The data:
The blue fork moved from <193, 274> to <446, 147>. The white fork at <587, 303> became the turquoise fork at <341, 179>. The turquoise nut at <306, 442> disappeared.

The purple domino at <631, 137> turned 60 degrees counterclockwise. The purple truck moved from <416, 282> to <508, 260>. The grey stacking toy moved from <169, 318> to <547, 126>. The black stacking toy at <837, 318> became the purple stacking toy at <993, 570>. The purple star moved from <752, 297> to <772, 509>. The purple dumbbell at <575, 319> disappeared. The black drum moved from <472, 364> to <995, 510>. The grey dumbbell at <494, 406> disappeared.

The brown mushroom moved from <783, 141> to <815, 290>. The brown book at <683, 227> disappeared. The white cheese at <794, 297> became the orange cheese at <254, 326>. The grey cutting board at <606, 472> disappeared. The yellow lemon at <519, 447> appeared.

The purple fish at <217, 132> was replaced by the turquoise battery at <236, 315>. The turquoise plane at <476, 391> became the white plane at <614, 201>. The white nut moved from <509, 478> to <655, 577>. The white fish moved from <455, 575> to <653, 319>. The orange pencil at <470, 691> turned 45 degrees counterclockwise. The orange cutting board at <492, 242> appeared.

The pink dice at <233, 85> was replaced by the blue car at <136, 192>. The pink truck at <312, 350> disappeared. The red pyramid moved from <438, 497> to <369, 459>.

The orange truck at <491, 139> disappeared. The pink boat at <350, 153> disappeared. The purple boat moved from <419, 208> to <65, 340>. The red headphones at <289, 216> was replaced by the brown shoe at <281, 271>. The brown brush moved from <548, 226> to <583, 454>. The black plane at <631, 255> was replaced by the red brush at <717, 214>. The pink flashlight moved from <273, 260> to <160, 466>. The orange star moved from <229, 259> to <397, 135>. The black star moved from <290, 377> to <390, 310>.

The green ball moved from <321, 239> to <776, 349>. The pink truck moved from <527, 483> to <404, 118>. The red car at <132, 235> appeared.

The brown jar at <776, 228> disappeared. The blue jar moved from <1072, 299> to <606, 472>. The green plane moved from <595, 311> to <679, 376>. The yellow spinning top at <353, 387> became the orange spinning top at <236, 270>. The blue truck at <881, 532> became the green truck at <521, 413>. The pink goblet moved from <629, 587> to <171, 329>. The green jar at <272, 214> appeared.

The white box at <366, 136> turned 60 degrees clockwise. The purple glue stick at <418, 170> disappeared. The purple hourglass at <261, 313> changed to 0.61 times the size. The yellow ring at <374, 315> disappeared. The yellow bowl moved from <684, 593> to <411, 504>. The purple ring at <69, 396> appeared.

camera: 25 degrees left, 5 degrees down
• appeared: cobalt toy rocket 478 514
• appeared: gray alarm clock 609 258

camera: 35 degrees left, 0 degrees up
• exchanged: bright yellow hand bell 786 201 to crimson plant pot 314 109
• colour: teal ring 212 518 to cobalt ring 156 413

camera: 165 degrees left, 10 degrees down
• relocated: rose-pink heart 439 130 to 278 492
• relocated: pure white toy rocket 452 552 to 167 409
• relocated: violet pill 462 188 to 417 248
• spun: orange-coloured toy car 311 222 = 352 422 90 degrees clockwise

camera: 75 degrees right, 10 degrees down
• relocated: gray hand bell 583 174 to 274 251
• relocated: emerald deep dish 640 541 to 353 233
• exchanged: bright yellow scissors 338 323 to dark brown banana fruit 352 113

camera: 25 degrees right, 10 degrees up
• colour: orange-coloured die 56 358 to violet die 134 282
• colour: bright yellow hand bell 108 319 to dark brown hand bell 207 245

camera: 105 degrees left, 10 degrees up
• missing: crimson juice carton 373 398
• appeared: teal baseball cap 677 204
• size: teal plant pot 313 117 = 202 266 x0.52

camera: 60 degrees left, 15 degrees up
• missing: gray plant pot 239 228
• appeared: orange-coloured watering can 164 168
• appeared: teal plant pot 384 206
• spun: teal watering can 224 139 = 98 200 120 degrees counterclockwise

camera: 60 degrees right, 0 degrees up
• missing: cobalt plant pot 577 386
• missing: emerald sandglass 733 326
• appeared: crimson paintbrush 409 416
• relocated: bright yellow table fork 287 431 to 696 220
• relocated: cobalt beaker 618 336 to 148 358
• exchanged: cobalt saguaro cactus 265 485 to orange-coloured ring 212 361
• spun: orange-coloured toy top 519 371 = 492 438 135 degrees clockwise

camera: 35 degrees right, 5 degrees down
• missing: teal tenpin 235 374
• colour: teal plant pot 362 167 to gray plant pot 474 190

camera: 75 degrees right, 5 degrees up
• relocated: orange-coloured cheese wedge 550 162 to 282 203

Instructions for the task:
Return word for word the lines above from the line with "The pink dice" to the line with "The green ball", including both and leaving out all others.

Response:
The pink dice at <233, 85> was replaced by the blue car at <136, 192>. The pink truck at <312, 350> disappeared. The red pyramid moved from <438, 497> to <369, 459>.

The orange truck at <491, 139> disappeared. The pink boat at <350, 153> disappeared. The purple boat moved from <419, 208> to <65, 340>. The red headphones at <289, 216> was replaced by the brown shoe at <281, 271>. The brown brush moved from <548, 226> to <583, 454>. The black plane at <631, 255> was replaced by the red brush at <717, 214>. The pink flashlight moved from <273, 260> to <160, 466>. The orange star moved from <229, 259> to <397, 135>. The black star moved from <290, 377> to <390, 310>.

The green ball moved from <321, 239> to <776, 349>. The pink truck moved from <527, 483> to <404, 118>. The red car at <132, 235> appeared.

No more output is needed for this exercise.